*** Stored data ***

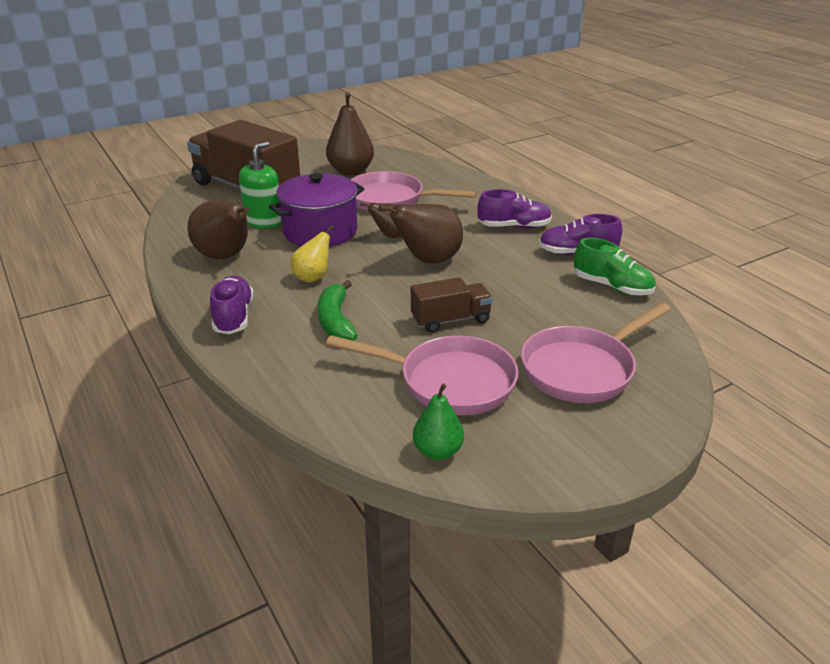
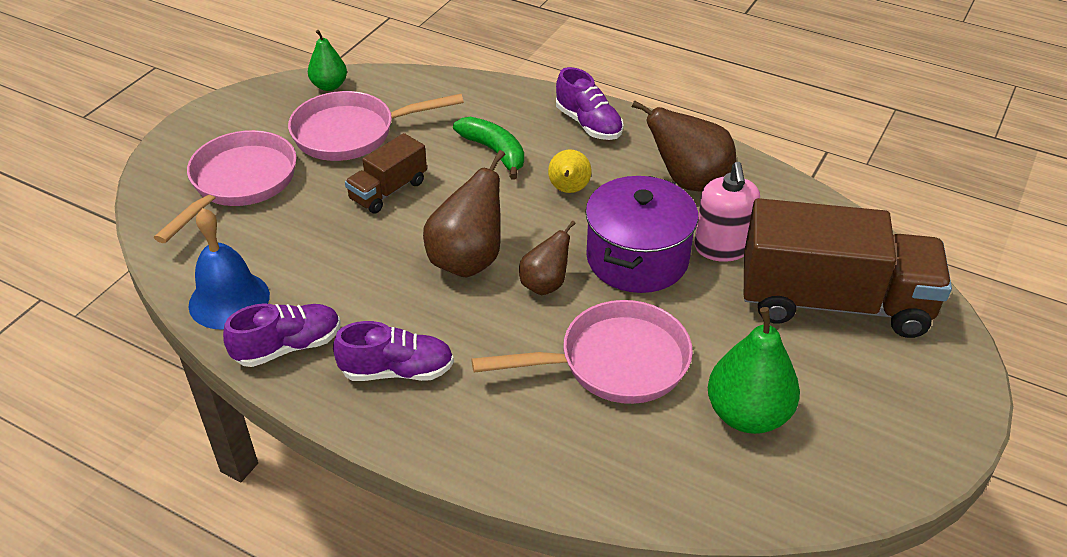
camera: 150 degrees right, 10 degrees up
(264, 222) = (722, 248): green soap dispenser -> pink soap dispenser
(350, 171) = (747, 414): brown pear -> green pear
(514, 227) = (397, 371): purple shoe -> purple shoe turned 150 degrees counterclockwise
(612, 287) = (229, 300): green shoe -> blue bell

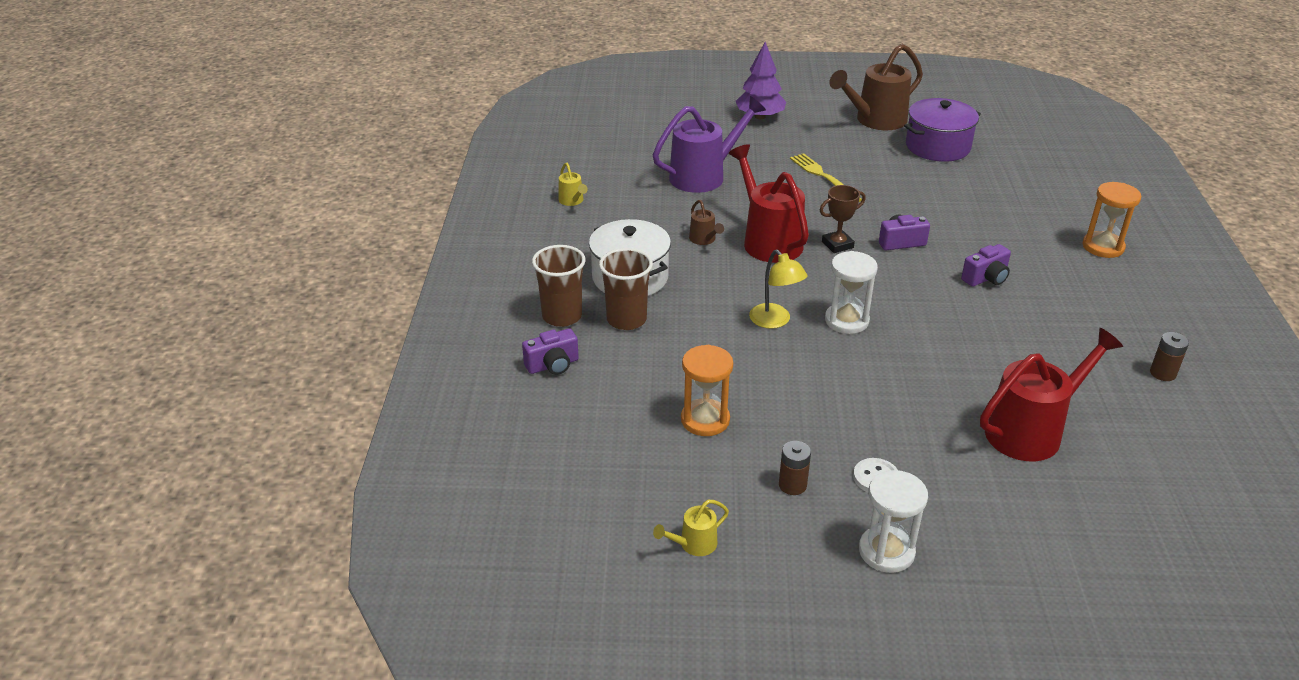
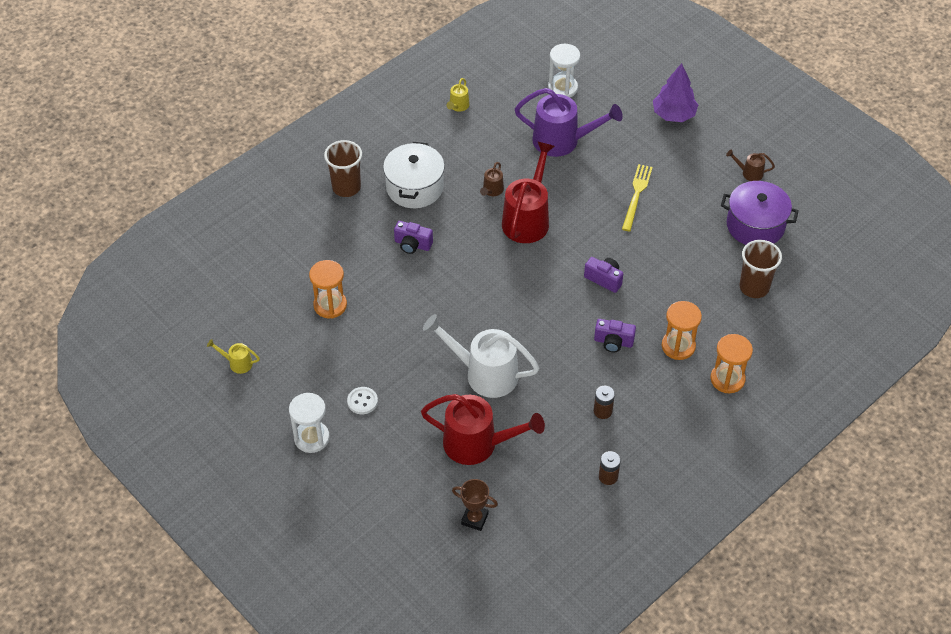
camera: 45 degrees right, 15 degrees up
(553, 365) = (303, 215): purple camera -> purple camera (412, 244)
(626, 320) = (375, 215): brown cup -> brown cup (754, 287)
(775, 321) = (449, 276): yellow lamp -> none
(792, 485) = (319, 372): brown battery -> brown battery (602, 411)
(837, 245) = (563, 252): brown trophy -> brown trophy (474, 519)
(846, 320) = (487, 305): white hourglass -> white hourglass (562, 88)
(875, 120) = (749, 173): brown watering can -> brown watering can, size x0.45
(936, 372) = (484, 374): none -> white watering can
(1033, 249) = (678, 346): none -> orange hourglass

***

Task goal » Leave out every line before the one containing "(936, 372) = (484, 374): none". Transcribe that line and all lines after it through the end of the data above, exactly.

Expected answer »
(936, 372) = (484, 374): none -> white watering can
(1033, 249) = (678, 346): none -> orange hourglass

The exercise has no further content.